## What the task asks
Copy, from the entries below, each line in which the string "minus" appears.

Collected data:
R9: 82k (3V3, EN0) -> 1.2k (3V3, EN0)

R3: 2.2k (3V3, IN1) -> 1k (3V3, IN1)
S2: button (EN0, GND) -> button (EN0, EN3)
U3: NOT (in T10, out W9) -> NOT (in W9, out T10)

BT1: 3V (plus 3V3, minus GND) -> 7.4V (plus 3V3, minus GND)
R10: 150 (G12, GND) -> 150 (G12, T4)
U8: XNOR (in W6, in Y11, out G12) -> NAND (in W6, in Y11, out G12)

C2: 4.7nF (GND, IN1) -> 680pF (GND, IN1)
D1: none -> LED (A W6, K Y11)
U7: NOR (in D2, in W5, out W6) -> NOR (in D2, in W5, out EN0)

==

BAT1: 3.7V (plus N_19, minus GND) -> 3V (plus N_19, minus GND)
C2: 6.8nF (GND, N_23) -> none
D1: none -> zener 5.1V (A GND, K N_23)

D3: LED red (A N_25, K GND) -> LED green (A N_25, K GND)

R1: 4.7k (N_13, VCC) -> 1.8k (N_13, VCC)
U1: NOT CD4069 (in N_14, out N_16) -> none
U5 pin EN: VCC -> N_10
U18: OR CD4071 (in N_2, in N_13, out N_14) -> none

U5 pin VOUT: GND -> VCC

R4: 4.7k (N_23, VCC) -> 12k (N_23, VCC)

--

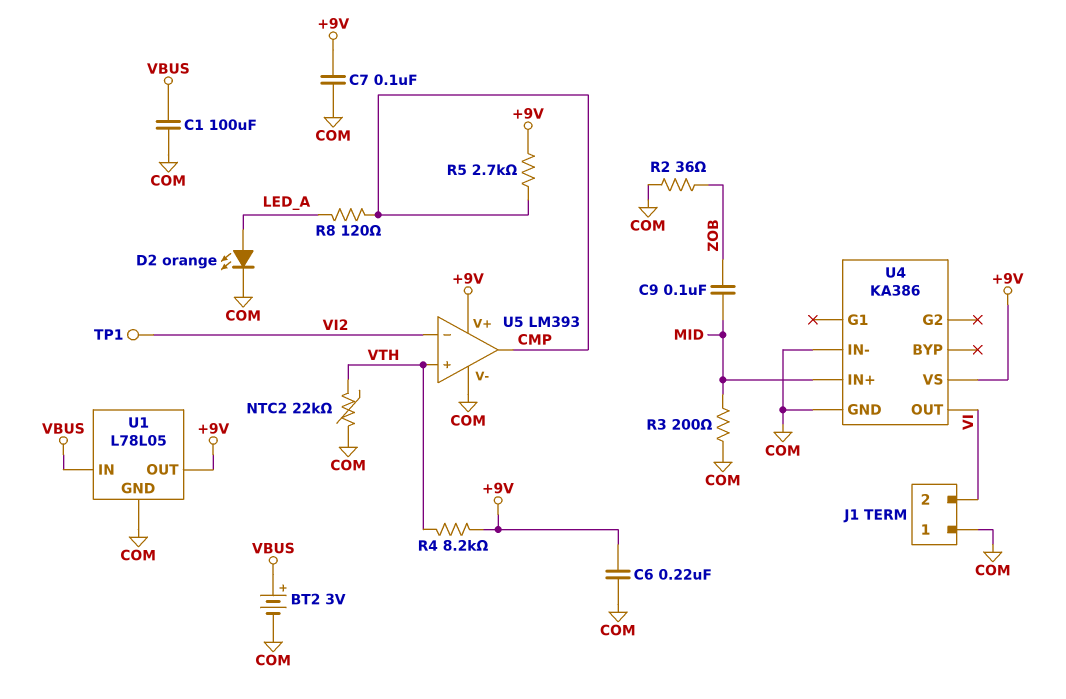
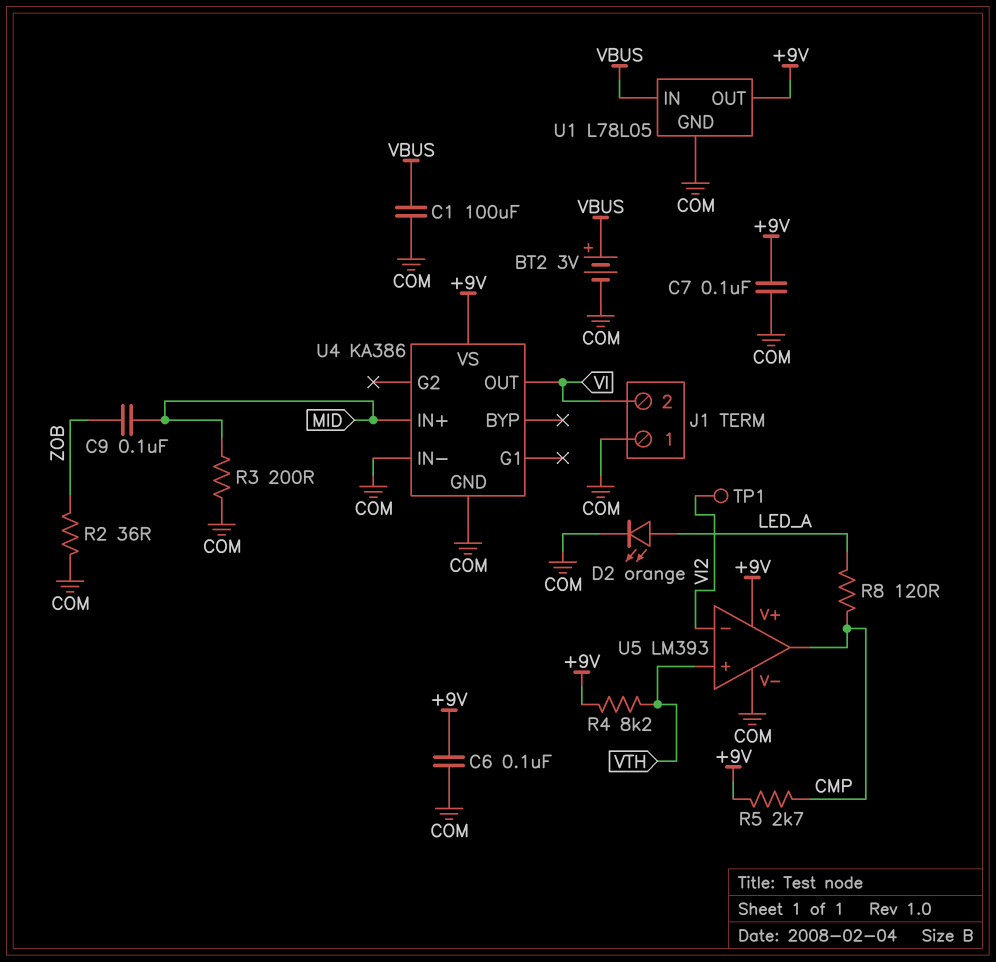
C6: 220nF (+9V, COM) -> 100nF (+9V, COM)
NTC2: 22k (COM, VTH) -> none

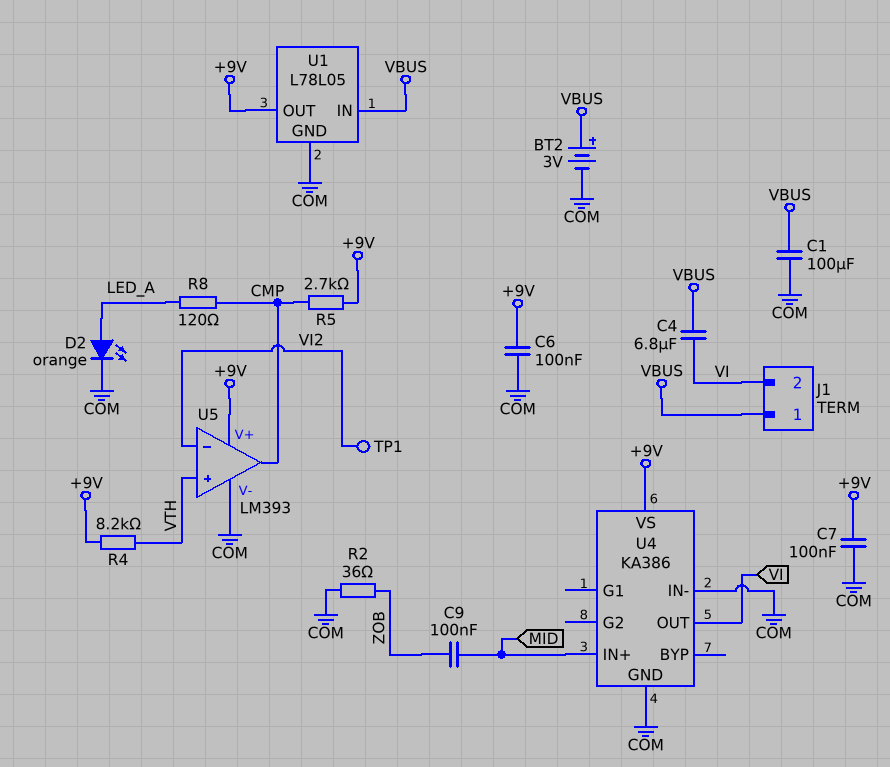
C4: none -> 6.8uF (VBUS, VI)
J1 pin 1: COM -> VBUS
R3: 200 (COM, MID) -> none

## Solution below
BT1: 3V (plus 3V3, minus GND) -> 7.4V (plus 3V3, minus GND)
BAT1: 3.7V (plus N_19, minus GND) -> 3V (plus N_19, minus GND)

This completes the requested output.